DATA SUPPLIED>
******

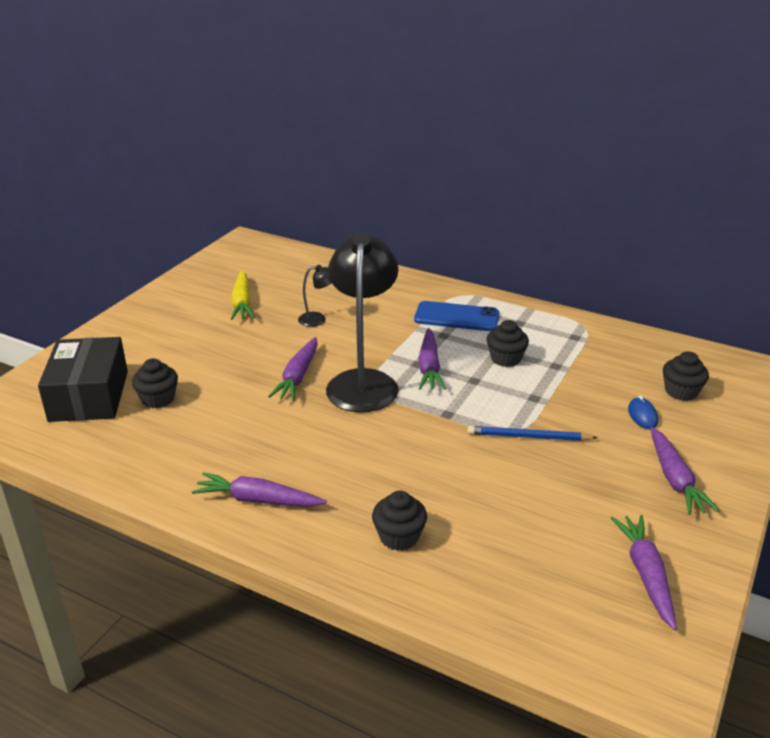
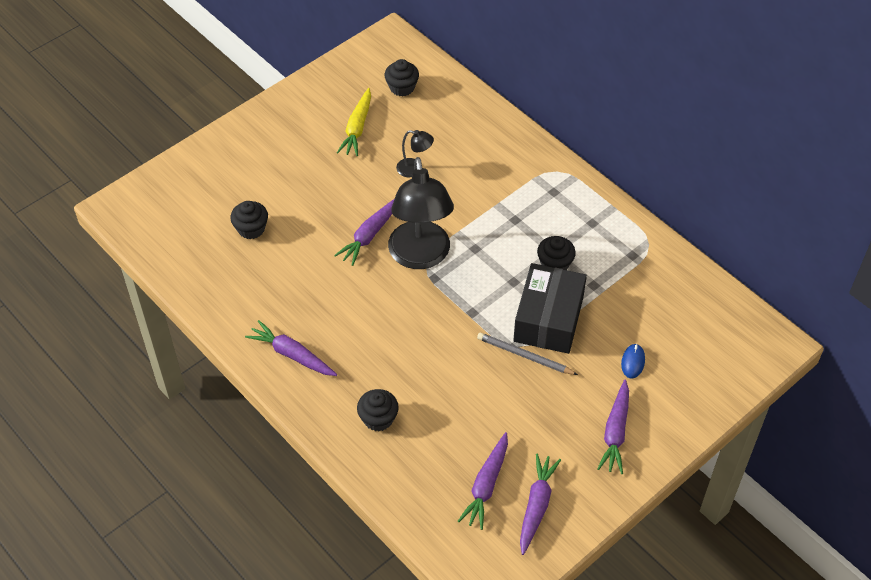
camera: 20 degrees right, 20 degrees up
(89, 396) = (200, 210): black box -> black box (548, 319)
(363, 382) = (420, 256): black lamp -> black lamp turned 150 degrees clockwise
(429, 367) = (483, 255): purple carrot -> purple carrot (486, 485)
(456, 317) = (539, 200): blue phone -> none
(528, 437) = (524, 356): blue pencil -> grey pencil
(681, 391) = (684, 346): black cupcake -> black cupcake (402, 87)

******

YOUR ASSIGNMENT>
Please reproduce exactly and only the lines from the first line of the records through the line containing "(456, 317) = (539, 200): blue phone -> none", both included, omitting any pictures.

YOUR RESPONSE>
camera: 20 degrees right, 20 degrees up
(89, 396) = (200, 210): black box -> black box (548, 319)
(363, 382) = (420, 256): black lamp -> black lamp turned 150 degrees clockwise
(429, 367) = (483, 255): purple carrot -> purple carrot (486, 485)
(456, 317) = (539, 200): blue phone -> none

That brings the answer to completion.